> Records provided:

· · ·

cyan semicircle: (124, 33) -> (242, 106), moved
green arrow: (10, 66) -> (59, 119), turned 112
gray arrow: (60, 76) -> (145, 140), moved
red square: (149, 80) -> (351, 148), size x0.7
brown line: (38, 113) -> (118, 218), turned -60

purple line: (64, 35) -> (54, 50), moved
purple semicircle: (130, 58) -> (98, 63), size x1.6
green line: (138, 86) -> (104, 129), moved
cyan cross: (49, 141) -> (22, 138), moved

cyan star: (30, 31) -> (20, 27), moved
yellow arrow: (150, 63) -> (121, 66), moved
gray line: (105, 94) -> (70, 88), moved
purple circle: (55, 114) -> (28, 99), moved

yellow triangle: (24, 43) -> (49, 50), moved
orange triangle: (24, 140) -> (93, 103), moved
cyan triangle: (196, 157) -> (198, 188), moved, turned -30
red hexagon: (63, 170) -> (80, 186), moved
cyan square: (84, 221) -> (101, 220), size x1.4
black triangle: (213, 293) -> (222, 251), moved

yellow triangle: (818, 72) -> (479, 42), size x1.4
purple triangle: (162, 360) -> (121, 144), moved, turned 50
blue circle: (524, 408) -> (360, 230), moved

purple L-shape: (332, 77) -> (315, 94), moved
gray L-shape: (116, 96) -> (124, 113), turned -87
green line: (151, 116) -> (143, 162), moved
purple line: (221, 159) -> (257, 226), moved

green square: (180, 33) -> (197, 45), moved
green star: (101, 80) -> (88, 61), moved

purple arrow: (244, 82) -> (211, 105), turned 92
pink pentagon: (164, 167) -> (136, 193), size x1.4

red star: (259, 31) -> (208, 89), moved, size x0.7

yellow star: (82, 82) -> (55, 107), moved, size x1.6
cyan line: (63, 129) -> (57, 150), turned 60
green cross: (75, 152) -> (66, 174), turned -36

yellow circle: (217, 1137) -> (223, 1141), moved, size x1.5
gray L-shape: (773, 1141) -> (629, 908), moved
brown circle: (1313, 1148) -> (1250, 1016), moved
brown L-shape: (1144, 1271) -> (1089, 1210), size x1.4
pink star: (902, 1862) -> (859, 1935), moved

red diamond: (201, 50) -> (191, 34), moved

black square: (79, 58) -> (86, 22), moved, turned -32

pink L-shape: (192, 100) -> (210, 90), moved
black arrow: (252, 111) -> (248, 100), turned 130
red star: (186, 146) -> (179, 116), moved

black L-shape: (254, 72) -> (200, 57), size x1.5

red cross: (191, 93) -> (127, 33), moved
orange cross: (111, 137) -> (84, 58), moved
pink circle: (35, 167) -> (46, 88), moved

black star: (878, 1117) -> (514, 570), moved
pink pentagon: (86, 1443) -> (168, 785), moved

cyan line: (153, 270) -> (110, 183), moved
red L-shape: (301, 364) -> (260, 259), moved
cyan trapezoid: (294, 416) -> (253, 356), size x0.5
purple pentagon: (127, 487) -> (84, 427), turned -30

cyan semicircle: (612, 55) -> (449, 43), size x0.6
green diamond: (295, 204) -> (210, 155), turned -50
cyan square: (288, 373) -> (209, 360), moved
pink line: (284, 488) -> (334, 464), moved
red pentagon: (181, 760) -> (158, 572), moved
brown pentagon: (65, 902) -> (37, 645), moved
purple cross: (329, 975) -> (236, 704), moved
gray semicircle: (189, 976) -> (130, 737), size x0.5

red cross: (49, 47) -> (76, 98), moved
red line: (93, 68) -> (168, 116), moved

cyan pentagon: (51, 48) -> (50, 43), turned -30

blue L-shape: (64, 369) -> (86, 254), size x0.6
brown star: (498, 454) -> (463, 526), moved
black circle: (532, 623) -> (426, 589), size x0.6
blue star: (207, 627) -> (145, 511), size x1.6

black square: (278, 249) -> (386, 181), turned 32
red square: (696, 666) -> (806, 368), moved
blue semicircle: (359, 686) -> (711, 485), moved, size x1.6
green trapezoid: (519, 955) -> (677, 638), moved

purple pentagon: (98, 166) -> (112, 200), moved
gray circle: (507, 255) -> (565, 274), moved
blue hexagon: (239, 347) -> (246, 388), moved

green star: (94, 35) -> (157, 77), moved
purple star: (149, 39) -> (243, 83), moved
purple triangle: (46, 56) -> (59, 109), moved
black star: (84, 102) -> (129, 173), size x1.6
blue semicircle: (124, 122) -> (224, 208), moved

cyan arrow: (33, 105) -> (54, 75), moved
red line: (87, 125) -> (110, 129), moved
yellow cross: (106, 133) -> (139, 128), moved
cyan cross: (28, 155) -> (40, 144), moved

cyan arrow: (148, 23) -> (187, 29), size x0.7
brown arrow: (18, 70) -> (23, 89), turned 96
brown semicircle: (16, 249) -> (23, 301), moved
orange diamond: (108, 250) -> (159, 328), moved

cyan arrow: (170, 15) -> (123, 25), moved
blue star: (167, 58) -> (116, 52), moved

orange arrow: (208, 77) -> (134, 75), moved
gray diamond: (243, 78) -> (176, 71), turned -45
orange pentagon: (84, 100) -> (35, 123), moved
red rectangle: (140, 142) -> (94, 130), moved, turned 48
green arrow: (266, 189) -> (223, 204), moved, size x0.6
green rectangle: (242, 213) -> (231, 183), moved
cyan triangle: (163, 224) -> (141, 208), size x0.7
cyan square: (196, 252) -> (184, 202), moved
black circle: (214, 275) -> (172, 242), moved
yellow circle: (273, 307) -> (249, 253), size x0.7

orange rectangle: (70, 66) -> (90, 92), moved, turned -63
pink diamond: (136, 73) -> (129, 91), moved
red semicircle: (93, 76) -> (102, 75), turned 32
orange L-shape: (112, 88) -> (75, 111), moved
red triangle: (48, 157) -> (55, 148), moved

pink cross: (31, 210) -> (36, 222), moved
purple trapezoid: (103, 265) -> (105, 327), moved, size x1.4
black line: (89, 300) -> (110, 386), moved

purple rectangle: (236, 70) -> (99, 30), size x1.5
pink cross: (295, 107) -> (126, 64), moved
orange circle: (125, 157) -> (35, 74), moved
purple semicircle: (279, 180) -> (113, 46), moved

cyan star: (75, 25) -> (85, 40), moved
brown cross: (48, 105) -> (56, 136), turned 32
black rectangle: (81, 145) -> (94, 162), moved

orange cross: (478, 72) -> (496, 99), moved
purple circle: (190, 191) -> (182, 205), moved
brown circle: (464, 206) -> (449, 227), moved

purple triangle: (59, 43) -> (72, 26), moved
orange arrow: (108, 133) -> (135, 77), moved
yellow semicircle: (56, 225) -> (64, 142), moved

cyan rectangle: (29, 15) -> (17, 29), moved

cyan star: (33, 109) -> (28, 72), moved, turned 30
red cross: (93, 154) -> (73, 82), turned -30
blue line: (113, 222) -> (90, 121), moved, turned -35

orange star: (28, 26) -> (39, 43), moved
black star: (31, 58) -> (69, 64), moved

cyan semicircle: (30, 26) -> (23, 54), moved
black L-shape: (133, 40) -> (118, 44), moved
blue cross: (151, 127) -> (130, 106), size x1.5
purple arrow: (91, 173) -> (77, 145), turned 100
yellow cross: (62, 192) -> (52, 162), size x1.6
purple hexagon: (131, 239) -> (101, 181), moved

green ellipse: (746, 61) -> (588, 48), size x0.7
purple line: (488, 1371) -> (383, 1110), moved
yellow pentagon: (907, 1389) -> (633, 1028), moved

· · ·

> Work required:
Output every record exactly as written, with nothing dropped.

> Answer:
cyan semicircle: (124, 33) -> (242, 106), moved
green arrow: (10, 66) -> (59, 119), turned 112
gray arrow: (60, 76) -> (145, 140), moved
red square: (149, 80) -> (351, 148), size x0.7
brown line: (38, 113) -> (118, 218), turned -60

purple line: (64, 35) -> (54, 50), moved
purple semicircle: (130, 58) -> (98, 63), size x1.6
green line: (138, 86) -> (104, 129), moved
cyan cross: (49, 141) -> (22, 138), moved

cyan star: (30, 31) -> (20, 27), moved
yellow arrow: (150, 63) -> (121, 66), moved
gray line: (105, 94) -> (70, 88), moved
purple circle: (55, 114) -> (28, 99), moved

yellow triangle: (24, 43) -> (49, 50), moved
orange triangle: (24, 140) -> (93, 103), moved
cyan triangle: (196, 157) -> (198, 188), moved, turned -30
red hexagon: (63, 170) -> (80, 186), moved
cyan square: (84, 221) -> (101, 220), size x1.4
black triangle: (213, 293) -> (222, 251), moved

yellow triangle: (818, 72) -> (479, 42), size x1.4
purple triangle: (162, 360) -> (121, 144), moved, turned 50
blue circle: (524, 408) -> (360, 230), moved

purple L-shape: (332, 77) -> (315, 94), moved
gray L-shape: (116, 96) -> (124, 113), turned -87
green line: (151, 116) -> (143, 162), moved
purple line: (221, 159) -> (257, 226), moved

green square: (180, 33) -> (197, 45), moved
green star: (101, 80) -> (88, 61), moved

purple arrow: (244, 82) -> (211, 105), turned 92
pink pentagon: (164, 167) -> (136, 193), size x1.4

red star: (259, 31) -> (208, 89), moved, size x0.7

yellow star: (82, 82) -> (55, 107), moved, size x1.6
cyan line: (63, 129) -> (57, 150), turned 60
green cross: (75, 152) -> (66, 174), turned -36

yellow circle: (217, 1137) -> (223, 1141), moved, size x1.5
gray L-shape: (773, 1141) -> (629, 908), moved
brown circle: (1313, 1148) -> (1250, 1016), moved
brown L-shape: (1144, 1271) -> (1089, 1210), size x1.4
pink star: (902, 1862) -> (859, 1935), moved

red diamond: (201, 50) -> (191, 34), moved

black square: (79, 58) -> (86, 22), moved, turned -32

pink L-shape: (192, 100) -> (210, 90), moved
black arrow: (252, 111) -> (248, 100), turned 130
red star: (186, 146) -> (179, 116), moved

black L-shape: (254, 72) -> (200, 57), size x1.5

red cross: (191, 93) -> (127, 33), moved
orange cross: (111, 137) -> (84, 58), moved
pink circle: (35, 167) -> (46, 88), moved

black star: (878, 1117) -> (514, 570), moved
pink pentagon: (86, 1443) -> (168, 785), moved

cyan line: (153, 270) -> (110, 183), moved
red L-shape: (301, 364) -> (260, 259), moved
cyan trapezoid: (294, 416) -> (253, 356), size x0.5
purple pentagon: (127, 487) -> (84, 427), turned -30

cyan semicircle: (612, 55) -> (449, 43), size x0.6
green diamond: (295, 204) -> (210, 155), turned -50
cyan square: (288, 373) -> (209, 360), moved
pink line: (284, 488) -> (334, 464), moved
red pentagon: (181, 760) -> (158, 572), moved
brown pentagon: (65, 902) -> (37, 645), moved
purple cross: (329, 975) -> (236, 704), moved
gray semicircle: (189, 976) -> (130, 737), size x0.5

red cross: (49, 47) -> (76, 98), moved
red line: (93, 68) -> (168, 116), moved

cyan pentagon: (51, 48) -> (50, 43), turned -30

blue L-shape: (64, 369) -> (86, 254), size x0.6
brown star: (498, 454) -> (463, 526), moved
black circle: (532, 623) -> (426, 589), size x0.6
blue star: (207, 627) -> (145, 511), size x1.6

black square: (278, 249) -> (386, 181), turned 32
red square: (696, 666) -> (806, 368), moved
blue semicircle: (359, 686) -> (711, 485), moved, size x1.6
green trapezoid: (519, 955) -> (677, 638), moved

purple pentagon: (98, 166) -> (112, 200), moved
gray circle: (507, 255) -> (565, 274), moved
blue hexagon: (239, 347) -> (246, 388), moved

green star: (94, 35) -> (157, 77), moved
purple star: (149, 39) -> (243, 83), moved
purple triangle: (46, 56) -> (59, 109), moved
black star: (84, 102) -> (129, 173), size x1.6
blue semicircle: (124, 122) -> (224, 208), moved

cyan arrow: (33, 105) -> (54, 75), moved
red line: (87, 125) -> (110, 129), moved
yellow cross: (106, 133) -> (139, 128), moved
cyan cross: (28, 155) -> (40, 144), moved

cyan arrow: (148, 23) -> (187, 29), size x0.7
brown arrow: (18, 70) -> (23, 89), turned 96
brown semicircle: (16, 249) -> (23, 301), moved
orange diamond: (108, 250) -> (159, 328), moved

cyan arrow: (170, 15) -> (123, 25), moved
blue star: (167, 58) -> (116, 52), moved

orange arrow: (208, 77) -> (134, 75), moved
gray diamond: (243, 78) -> (176, 71), turned -45
orange pentagon: (84, 100) -> (35, 123), moved
red rectangle: (140, 142) -> (94, 130), moved, turned 48
green arrow: (266, 189) -> (223, 204), moved, size x0.6
green rectangle: (242, 213) -> (231, 183), moved
cyan triangle: (163, 224) -> (141, 208), size x0.7
cyan square: (196, 252) -> (184, 202), moved
black circle: (214, 275) -> (172, 242), moved
yellow circle: (273, 307) -> (249, 253), size x0.7

orange rectangle: (70, 66) -> (90, 92), moved, turned -63
pink diamond: (136, 73) -> (129, 91), moved
red semicircle: (93, 76) -> (102, 75), turned 32
orange L-shape: (112, 88) -> (75, 111), moved
red triangle: (48, 157) -> (55, 148), moved

pink cross: (31, 210) -> (36, 222), moved
purple trapezoid: (103, 265) -> (105, 327), moved, size x1.4
black line: (89, 300) -> (110, 386), moved

purple rectangle: (236, 70) -> (99, 30), size x1.5
pink cross: (295, 107) -> (126, 64), moved
orange circle: (125, 157) -> (35, 74), moved
purple semicircle: (279, 180) -> (113, 46), moved

cyan star: (75, 25) -> (85, 40), moved
brown cross: (48, 105) -> (56, 136), turned 32
black rectangle: (81, 145) -> (94, 162), moved

orange cross: (478, 72) -> (496, 99), moved
purple circle: (190, 191) -> (182, 205), moved
brown circle: (464, 206) -> (449, 227), moved

purple triangle: (59, 43) -> (72, 26), moved
orange arrow: (108, 133) -> (135, 77), moved
yellow semicircle: (56, 225) -> (64, 142), moved

cyan rectangle: (29, 15) -> (17, 29), moved

cyan star: (33, 109) -> (28, 72), moved, turned 30
red cross: (93, 154) -> (73, 82), turned -30
blue line: (113, 222) -> (90, 121), moved, turned -35

orange star: (28, 26) -> (39, 43), moved
black star: (31, 58) -> (69, 64), moved

cyan semicircle: (30, 26) -> (23, 54), moved
black L-shape: (133, 40) -> (118, 44), moved
blue cross: (151, 127) -> (130, 106), size x1.5
purple arrow: (91, 173) -> (77, 145), turned 100
yellow cross: (62, 192) -> (52, 162), size x1.6
purple hexagon: (131, 239) -> (101, 181), moved

green ellipse: (746, 61) -> (588, 48), size x0.7
purple line: (488, 1371) -> (383, 1110), moved
yellow pentagon: (907, 1389) -> (633, 1028), moved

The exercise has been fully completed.